- THE TASK: Please set down each line of the data again, unchanged.

---

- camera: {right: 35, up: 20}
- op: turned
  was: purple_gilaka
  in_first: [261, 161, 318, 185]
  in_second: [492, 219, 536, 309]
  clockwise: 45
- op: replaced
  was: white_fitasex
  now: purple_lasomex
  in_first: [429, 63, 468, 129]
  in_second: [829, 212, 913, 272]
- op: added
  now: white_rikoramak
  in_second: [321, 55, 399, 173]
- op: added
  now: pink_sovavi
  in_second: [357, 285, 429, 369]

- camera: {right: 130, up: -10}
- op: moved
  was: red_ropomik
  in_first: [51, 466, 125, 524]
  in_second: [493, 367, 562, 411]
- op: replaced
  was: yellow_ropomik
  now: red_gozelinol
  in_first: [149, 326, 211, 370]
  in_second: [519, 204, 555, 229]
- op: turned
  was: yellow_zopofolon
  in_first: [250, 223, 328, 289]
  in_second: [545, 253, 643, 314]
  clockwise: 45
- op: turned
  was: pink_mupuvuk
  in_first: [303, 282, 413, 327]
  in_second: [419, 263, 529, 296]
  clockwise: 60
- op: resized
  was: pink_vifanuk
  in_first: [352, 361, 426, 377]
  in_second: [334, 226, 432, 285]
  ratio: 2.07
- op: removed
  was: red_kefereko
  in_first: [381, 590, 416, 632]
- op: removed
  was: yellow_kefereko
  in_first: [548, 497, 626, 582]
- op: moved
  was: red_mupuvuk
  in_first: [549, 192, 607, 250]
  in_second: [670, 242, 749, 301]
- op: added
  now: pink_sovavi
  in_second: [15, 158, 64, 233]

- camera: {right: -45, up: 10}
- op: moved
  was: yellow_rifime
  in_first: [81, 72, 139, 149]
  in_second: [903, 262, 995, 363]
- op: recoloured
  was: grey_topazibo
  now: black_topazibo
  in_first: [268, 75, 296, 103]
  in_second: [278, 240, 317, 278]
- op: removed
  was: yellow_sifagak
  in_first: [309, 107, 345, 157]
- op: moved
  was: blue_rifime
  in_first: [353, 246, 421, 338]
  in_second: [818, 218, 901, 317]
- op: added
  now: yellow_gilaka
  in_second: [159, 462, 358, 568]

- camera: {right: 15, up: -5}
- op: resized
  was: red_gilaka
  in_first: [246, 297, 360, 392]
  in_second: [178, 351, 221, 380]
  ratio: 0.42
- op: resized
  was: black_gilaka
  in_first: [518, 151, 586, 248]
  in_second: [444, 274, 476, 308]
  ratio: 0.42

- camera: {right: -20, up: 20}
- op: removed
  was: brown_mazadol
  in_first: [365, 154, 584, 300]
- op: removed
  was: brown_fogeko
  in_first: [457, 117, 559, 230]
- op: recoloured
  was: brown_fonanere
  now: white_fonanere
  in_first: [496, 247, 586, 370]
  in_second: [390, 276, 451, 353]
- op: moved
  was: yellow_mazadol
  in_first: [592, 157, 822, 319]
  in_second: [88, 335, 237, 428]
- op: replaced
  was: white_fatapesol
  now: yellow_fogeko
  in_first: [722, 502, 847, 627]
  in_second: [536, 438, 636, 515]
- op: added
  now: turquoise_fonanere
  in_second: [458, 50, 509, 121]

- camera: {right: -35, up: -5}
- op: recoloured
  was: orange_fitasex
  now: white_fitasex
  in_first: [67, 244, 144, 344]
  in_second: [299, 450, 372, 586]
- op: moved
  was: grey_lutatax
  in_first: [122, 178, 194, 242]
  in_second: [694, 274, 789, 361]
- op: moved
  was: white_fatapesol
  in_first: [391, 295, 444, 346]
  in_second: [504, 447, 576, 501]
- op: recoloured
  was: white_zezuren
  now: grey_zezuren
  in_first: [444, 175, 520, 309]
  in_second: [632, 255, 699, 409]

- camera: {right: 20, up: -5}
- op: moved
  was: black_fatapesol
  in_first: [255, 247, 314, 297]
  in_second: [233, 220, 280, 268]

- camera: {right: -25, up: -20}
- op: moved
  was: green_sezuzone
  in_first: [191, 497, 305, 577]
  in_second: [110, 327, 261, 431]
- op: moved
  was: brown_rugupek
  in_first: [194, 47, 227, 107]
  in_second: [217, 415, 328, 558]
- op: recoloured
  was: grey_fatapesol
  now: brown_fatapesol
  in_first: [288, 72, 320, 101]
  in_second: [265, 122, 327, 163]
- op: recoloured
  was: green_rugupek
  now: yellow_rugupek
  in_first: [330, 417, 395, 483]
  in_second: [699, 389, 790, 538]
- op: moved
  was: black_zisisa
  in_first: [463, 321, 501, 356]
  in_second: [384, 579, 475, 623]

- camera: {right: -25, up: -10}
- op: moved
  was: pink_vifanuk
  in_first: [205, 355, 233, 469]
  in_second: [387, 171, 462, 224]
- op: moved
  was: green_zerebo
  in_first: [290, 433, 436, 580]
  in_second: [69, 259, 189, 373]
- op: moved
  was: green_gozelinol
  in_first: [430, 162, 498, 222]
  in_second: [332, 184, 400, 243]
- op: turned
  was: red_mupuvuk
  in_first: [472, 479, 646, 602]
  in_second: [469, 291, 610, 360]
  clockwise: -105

---

- RESPONSE TO THIS EXERCISE:
- camera: {right: 35, up: 20}
- op: turned
  was: purple_gilaka
  in_first: [261, 161, 318, 185]
  in_second: [492, 219, 536, 309]
  clockwise: 45
- op: replaced
  was: white_fitasex
  now: purple_lasomex
  in_first: [429, 63, 468, 129]
  in_second: [829, 212, 913, 272]
- op: added
  now: white_rikoramak
  in_second: [321, 55, 399, 173]
- op: added
  now: pink_sovavi
  in_second: [357, 285, 429, 369]

- camera: {right: 130, up: -10}
- op: moved
  was: red_ropomik
  in_first: [51, 466, 125, 524]
  in_second: [493, 367, 562, 411]
- op: replaced
  was: yellow_ropomik
  now: red_gozelinol
  in_first: [149, 326, 211, 370]
  in_second: [519, 204, 555, 229]
- op: turned
  was: yellow_zopofolon
  in_first: [250, 223, 328, 289]
  in_second: [545, 253, 643, 314]
  clockwise: 45
- op: turned
  was: pink_mupuvuk
  in_first: [303, 282, 413, 327]
  in_second: [419, 263, 529, 296]
  clockwise: 60
- op: resized
  was: pink_vifanuk
  in_first: [352, 361, 426, 377]
  in_second: [334, 226, 432, 285]
  ratio: 2.07
- op: removed
  was: red_kefereko
  in_first: [381, 590, 416, 632]
- op: removed
  was: yellow_kefereko
  in_first: [548, 497, 626, 582]
- op: moved
  was: red_mupuvuk
  in_first: [549, 192, 607, 250]
  in_second: [670, 242, 749, 301]
- op: added
  now: pink_sovavi
  in_second: [15, 158, 64, 233]

- camera: {right: -45, up: 10}
- op: moved
  was: yellow_rifime
  in_first: [81, 72, 139, 149]
  in_second: [903, 262, 995, 363]
- op: recoloured
  was: grey_topazibo
  now: black_topazibo
  in_first: [268, 75, 296, 103]
  in_second: [278, 240, 317, 278]
- op: removed
  was: yellow_sifagak
  in_first: [309, 107, 345, 157]
- op: moved
  was: blue_rifime
  in_first: [353, 246, 421, 338]
  in_second: [818, 218, 901, 317]
- op: added
  now: yellow_gilaka
  in_second: [159, 462, 358, 568]

- camera: {right: 15, up: -5}
- op: resized
  was: red_gilaka
  in_first: [246, 297, 360, 392]
  in_second: [178, 351, 221, 380]
  ratio: 0.42
- op: resized
  was: black_gilaka
  in_first: [518, 151, 586, 248]
  in_second: [444, 274, 476, 308]
  ratio: 0.42

- camera: {right: -20, up: 20}
- op: removed
  was: brown_mazadol
  in_first: [365, 154, 584, 300]
- op: removed
  was: brown_fogeko
  in_first: [457, 117, 559, 230]
- op: recoloured
  was: brown_fonanere
  now: white_fonanere
  in_first: [496, 247, 586, 370]
  in_second: [390, 276, 451, 353]
- op: moved
  was: yellow_mazadol
  in_first: [592, 157, 822, 319]
  in_second: [88, 335, 237, 428]
- op: replaced
  was: white_fatapesol
  now: yellow_fogeko
  in_first: [722, 502, 847, 627]
  in_second: [536, 438, 636, 515]
- op: added
  now: turquoise_fonanere
  in_second: [458, 50, 509, 121]

- camera: {right: -35, up: -5}
- op: recoloured
  was: orange_fitasex
  now: white_fitasex
  in_first: [67, 244, 144, 344]
  in_second: [299, 450, 372, 586]
- op: moved
  was: grey_lutatax
  in_first: [122, 178, 194, 242]
  in_second: [694, 274, 789, 361]
- op: moved
  was: white_fatapesol
  in_first: [391, 295, 444, 346]
  in_second: [504, 447, 576, 501]
- op: recoloured
  was: white_zezuren
  now: grey_zezuren
  in_first: [444, 175, 520, 309]
  in_second: [632, 255, 699, 409]

- camera: {right: 20, up: -5}
- op: moved
  was: black_fatapesol
  in_first: [255, 247, 314, 297]
  in_second: [233, 220, 280, 268]

- camera: {right: -25, up: -20}
- op: moved
  was: green_sezuzone
  in_first: [191, 497, 305, 577]
  in_second: [110, 327, 261, 431]
- op: moved
  was: brown_rugupek
  in_first: [194, 47, 227, 107]
  in_second: [217, 415, 328, 558]
- op: recoloured
  was: grey_fatapesol
  now: brown_fatapesol
  in_first: [288, 72, 320, 101]
  in_second: [265, 122, 327, 163]
- op: recoloured
  was: green_rugupek
  now: yellow_rugupek
  in_first: [330, 417, 395, 483]
  in_second: [699, 389, 790, 538]
- op: moved
  was: black_zisisa
  in_first: [463, 321, 501, 356]
  in_second: [384, 579, 475, 623]

- camera: {right: -25, up: -10}
- op: moved
  was: pink_vifanuk
  in_first: [205, 355, 233, 469]
  in_second: [387, 171, 462, 224]
- op: moved
  was: green_zerebo
  in_first: [290, 433, 436, 580]
  in_second: [69, 259, 189, 373]
- op: moved
  was: green_gozelinol
  in_first: [430, 162, 498, 222]
  in_second: [332, 184, 400, 243]
- op: turned
  was: red_mupuvuk
  in_first: [472, 479, 646, 602]
  in_second: [469, 291, 610, 360]
  clockwise: -105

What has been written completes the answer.